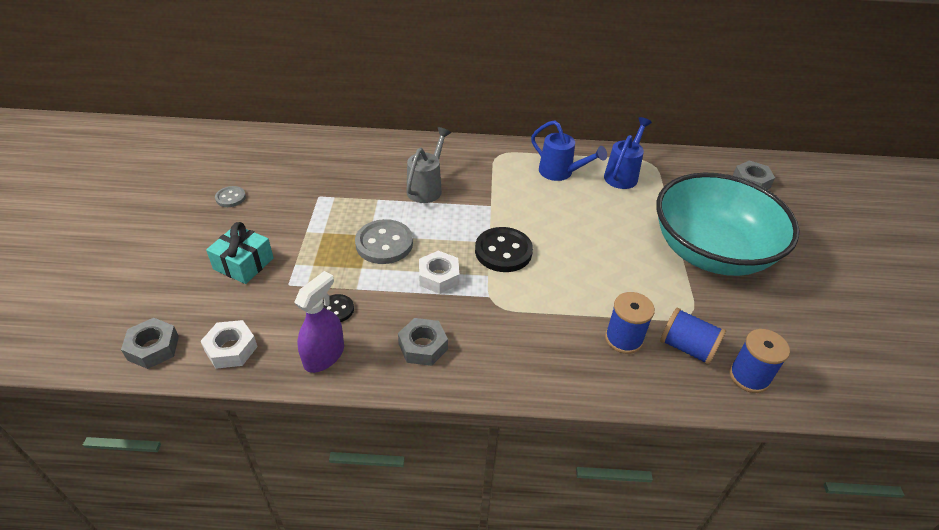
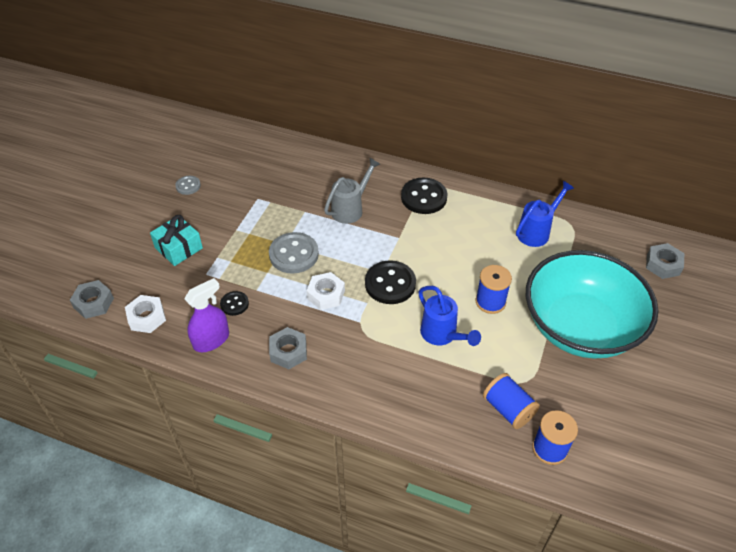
camera: 20 degrees right, 5 degrees up
(498, 164) = (424, 197): none -> black button
(560, 173) = (477, 217): blue watering can -> blue watering can (442, 335)
(623, 339) = (456, 387): blue spool -> blue spool (490, 302)

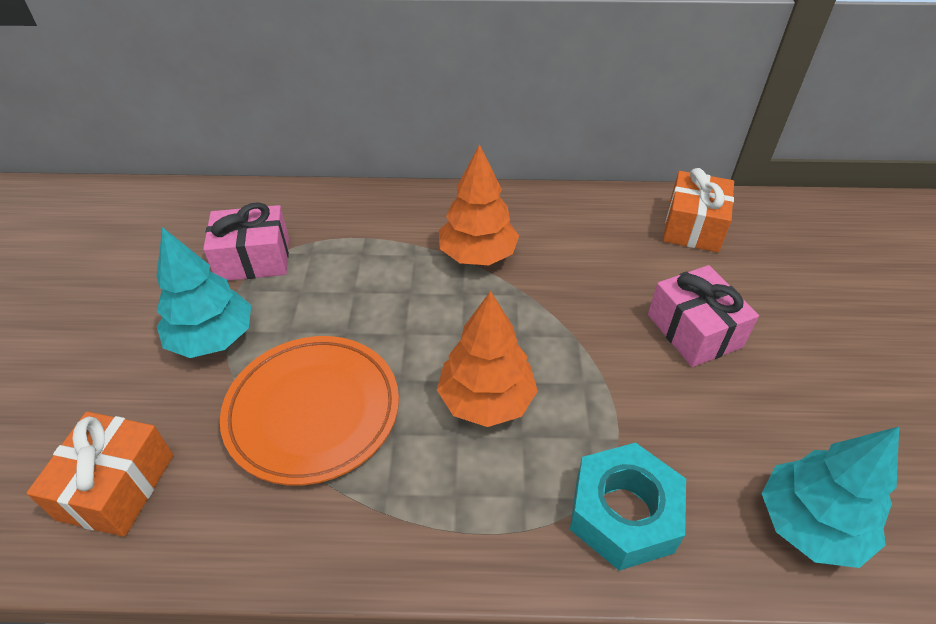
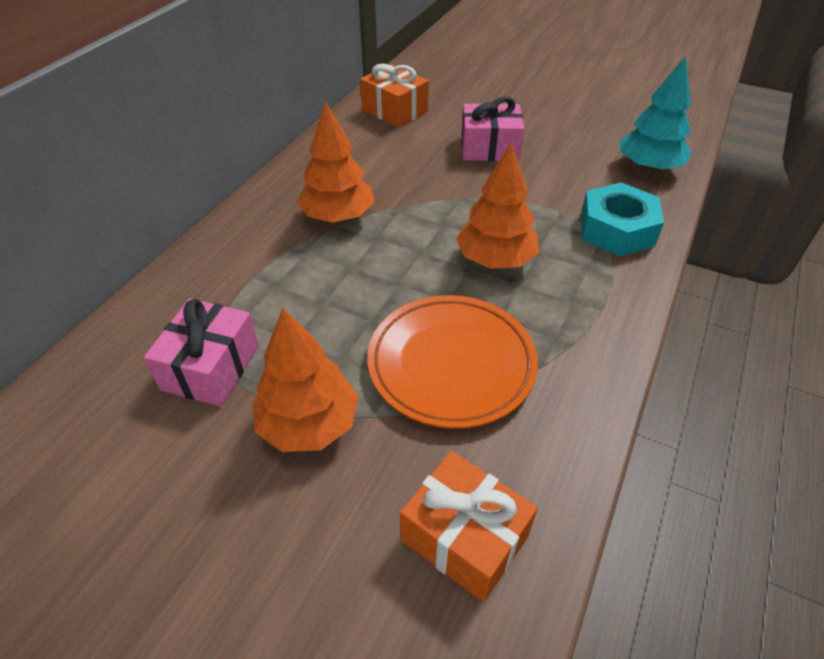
camera: 65 degrees left, 0 degrees up
(212, 338) = (308, 424): turquoise tree -> orange tree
--------------------
Repeat the listing above word for word. Do not include the pictures.

camera: 20 degrees right, 5 degrees up
(498, 164) = (424, 197): none -> black button
(560, 173) = (477, 217): blue watering can -> blue watering can (442, 335)
(623, 339) = (456, 387): blue spool -> blue spool (490, 302)

camera: 65 degrees left, 0 degrees up
(212, 338) = (308, 424): turquoise tree -> orange tree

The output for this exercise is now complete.